§ Task description
Which lines below mention "moved"? Pick each one out.

§ The input
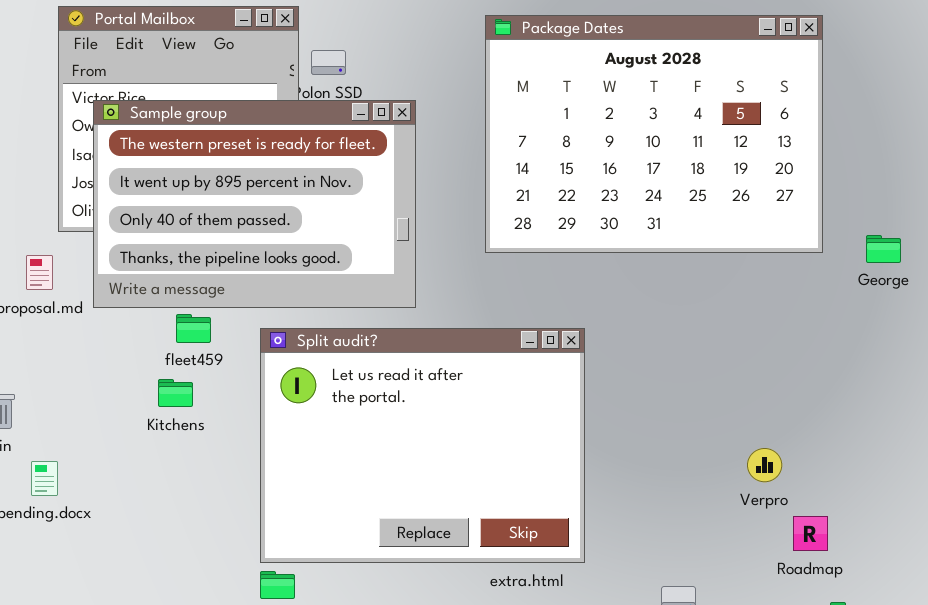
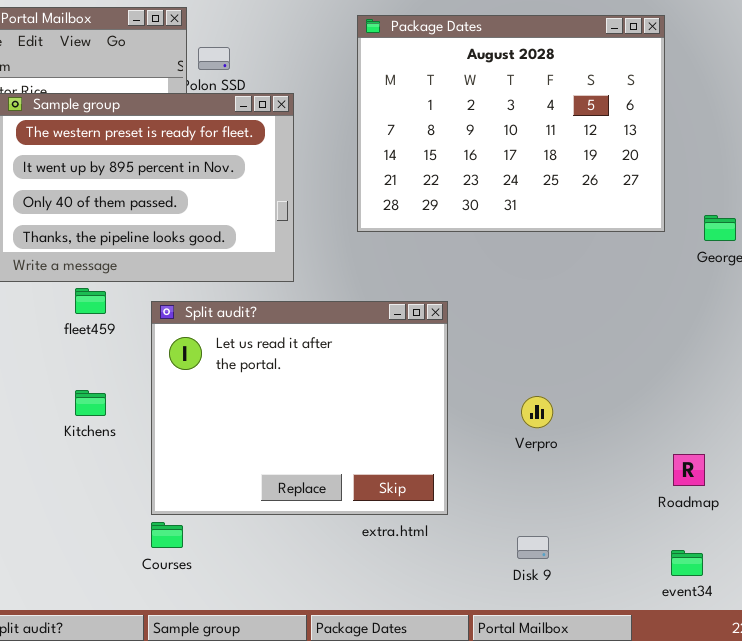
Kitchens: [158,379,193,407] -> [75,390,106,416], moved
Verpro: [747,448,782,482] -> [521,396,553,428], moved
Roadmap: [793,516,828,551] -> [673,454,705,486], moved

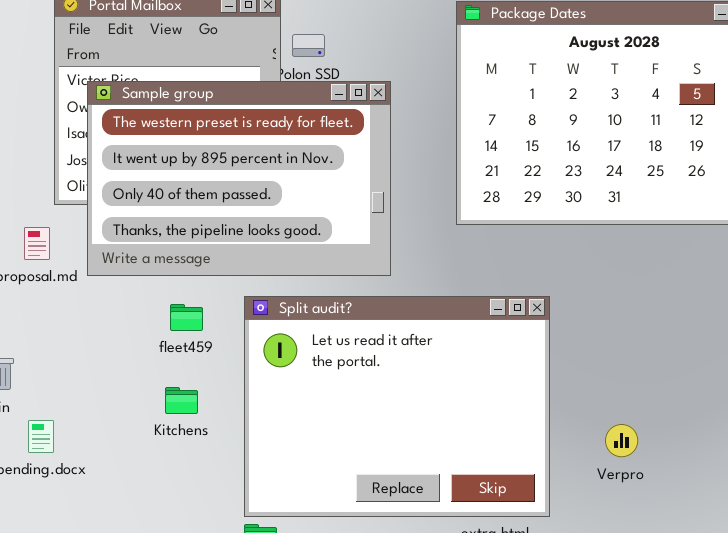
fleet459: [75,288,106,314] -> [170,304,203,331], moved
Verpro: [521,396,553,428] -> [605,424,638,457], moved

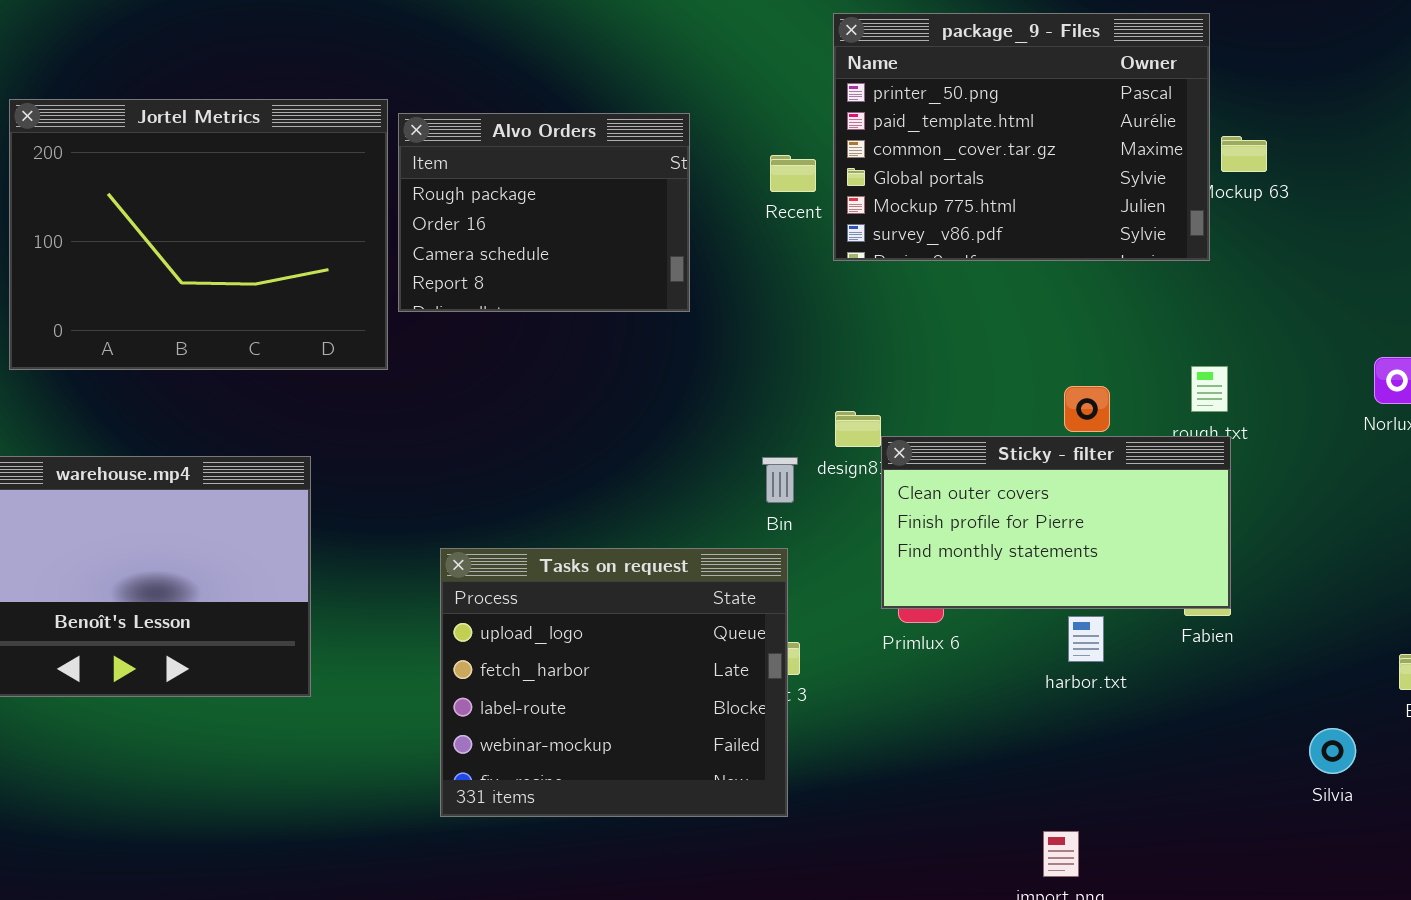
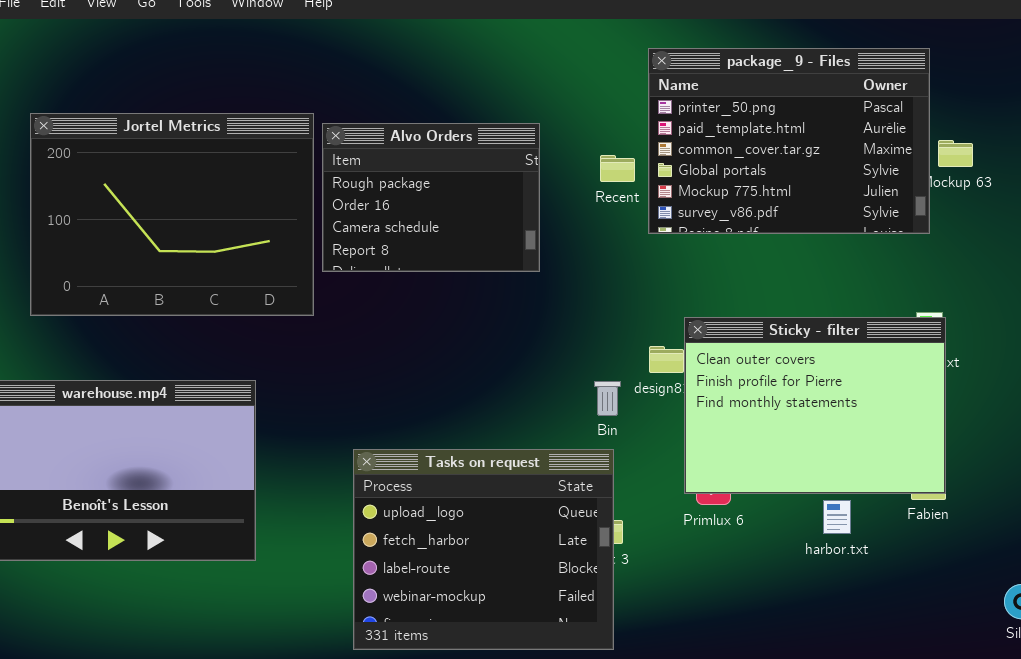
Sticky - filter: [881,436,1231,609] -> [684,317,946,494], resized

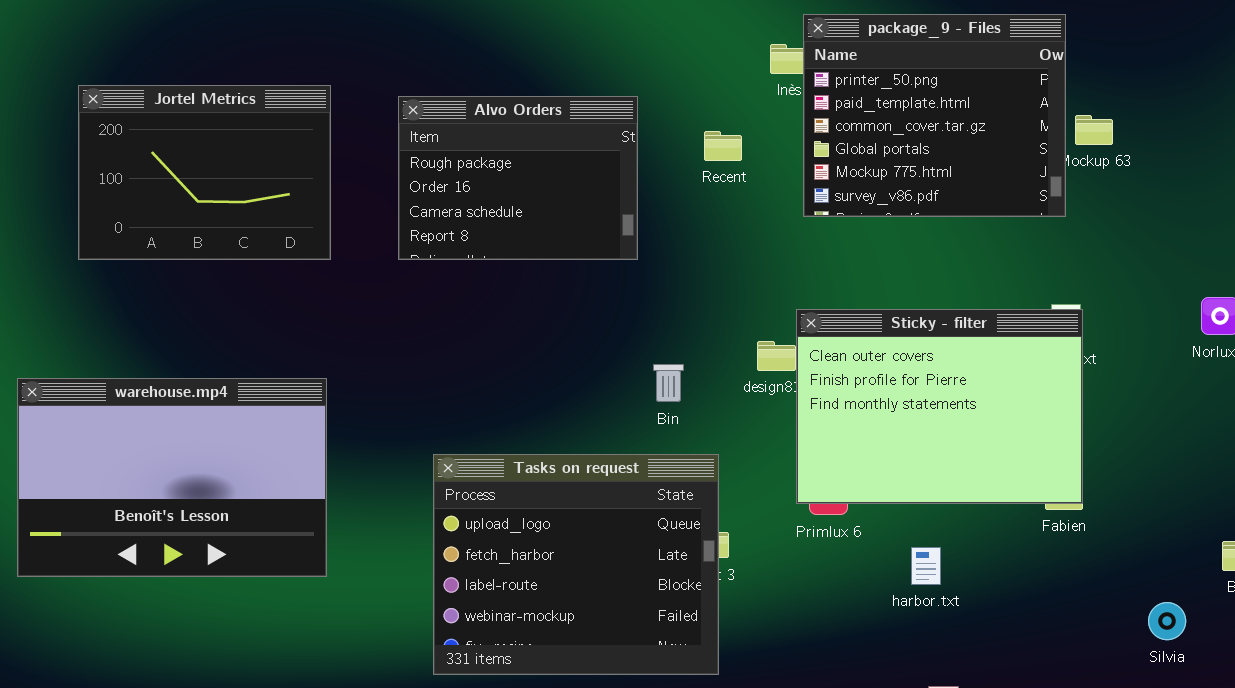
package_9 - Files: [648,48,930,234] -> [803,14,1066,217], resized
Jortel Metrics: [30,113,314,316] -> [78,85,331,260], resized
Bin: [594,381,621,416] -> [653,364,684,402], moved
harbor.txt: [823,500,851,534] -> [911,547,941,585], moved

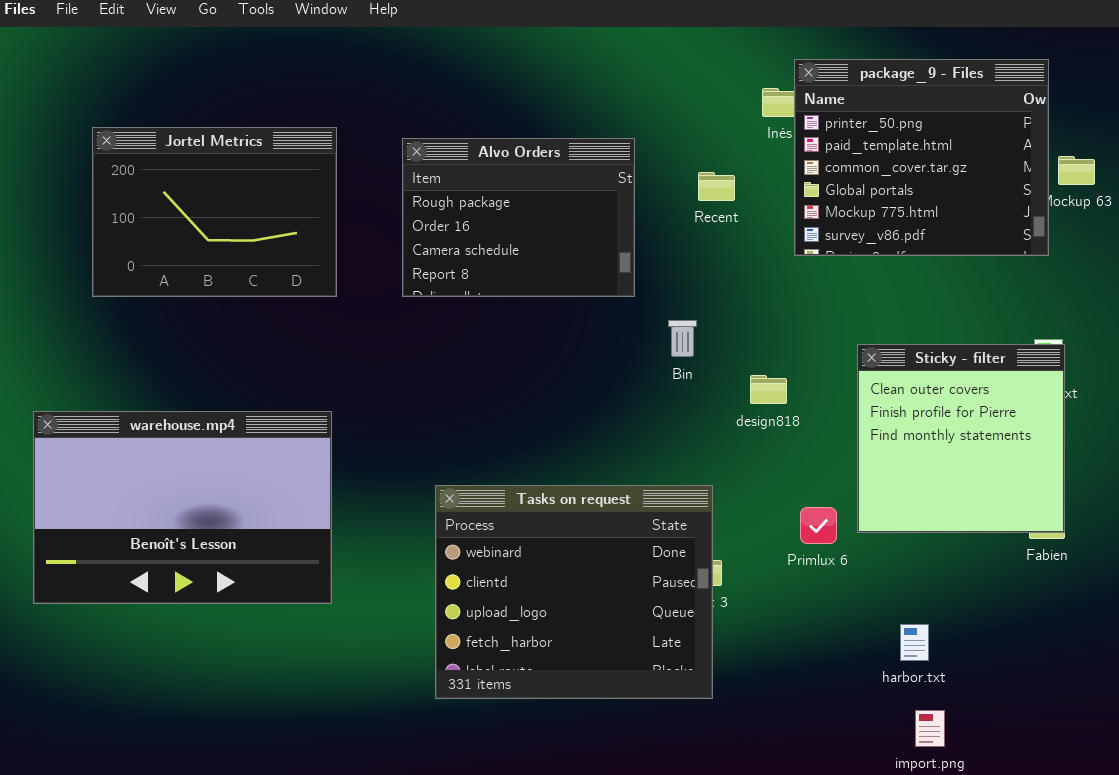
Sticky - filter: [796,309,1083,504] -> [857,344,1065,533], resized
Bin: [653,364,684,402] -> [668,320,697,357], moved
Tasks on request: [433,454,719,675] -> [435,485,713,699], scrolled up 2 rows
harbor.txt: [911,547,941,585] -> [900,624,929,661], moved

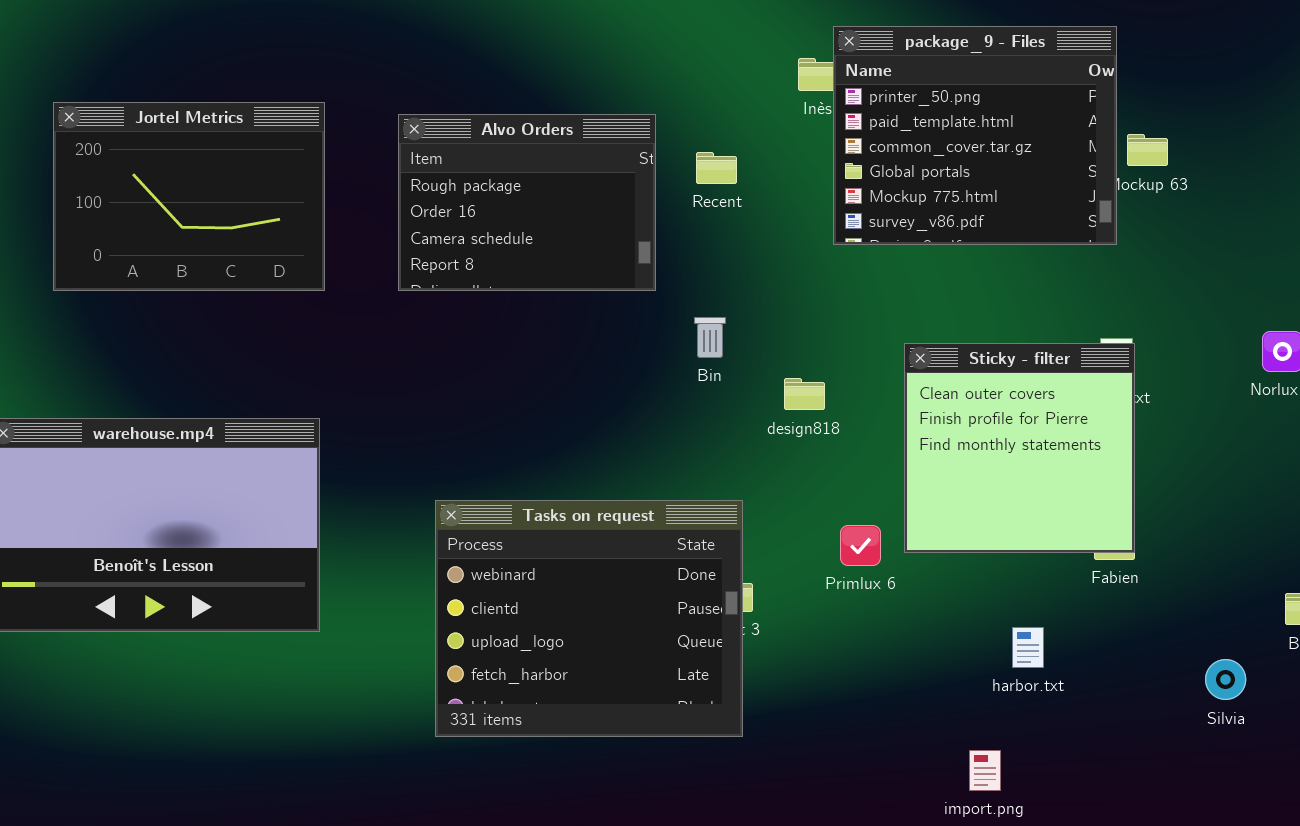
Recent: [698,172,735,201] -> [696,152,737,184], moved
harbor.txt: [900,624,929,661] -> [1012,627,1044,668], moved

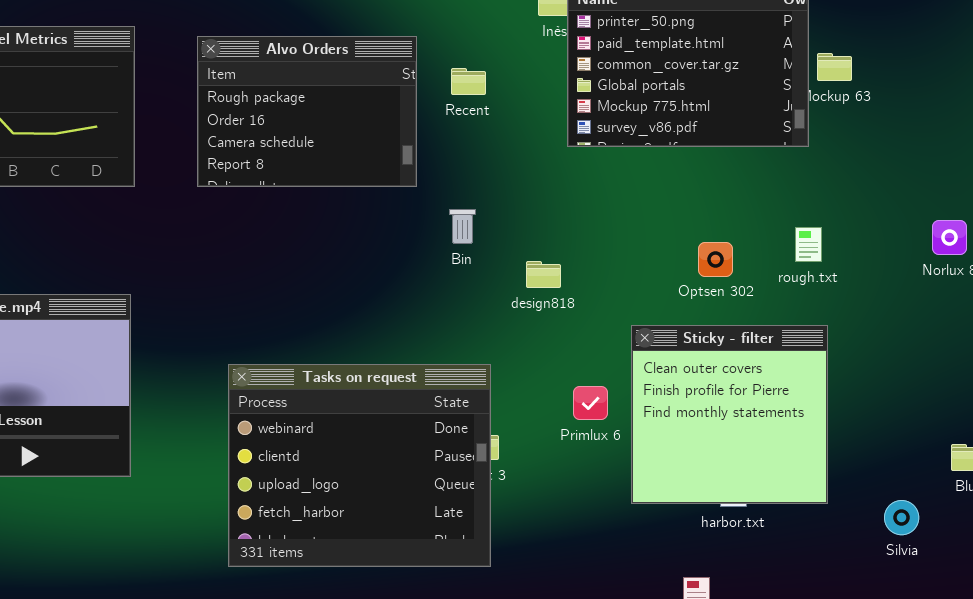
Sticky - filter: [904,343,1135,553] -> [631,325,828,504], moved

§ Task solution
Kitchens: [158,379,193,407] -> [75,390,106,416], moved
Verpro: [747,448,782,482] -> [521,396,553,428], moved
Roadmap: [793,516,828,551] -> [673,454,705,486], moved
fleet459: [75,288,106,314] -> [170,304,203,331], moved
Verpro: [521,396,553,428] -> [605,424,638,457], moved
Bin: [594,381,621,416] -> [653,364,684,402], moved
harbor.txt: [823,500,851,534] -> [911,547,941,585], moved
Bin: [653,364,684,402] -> [668,320,697,357], moved
harbor.txt: [911,547,941,585] -> [900,624,929,661], moved
Recent: [698,172,735,201] -> [696,152,737,184], moved
harbor.txt: [900,624,929,661] -> [1012,627,1044,668], moved
Sticky - filter: [904,343,1135,553] -> [631,325,828,504], moved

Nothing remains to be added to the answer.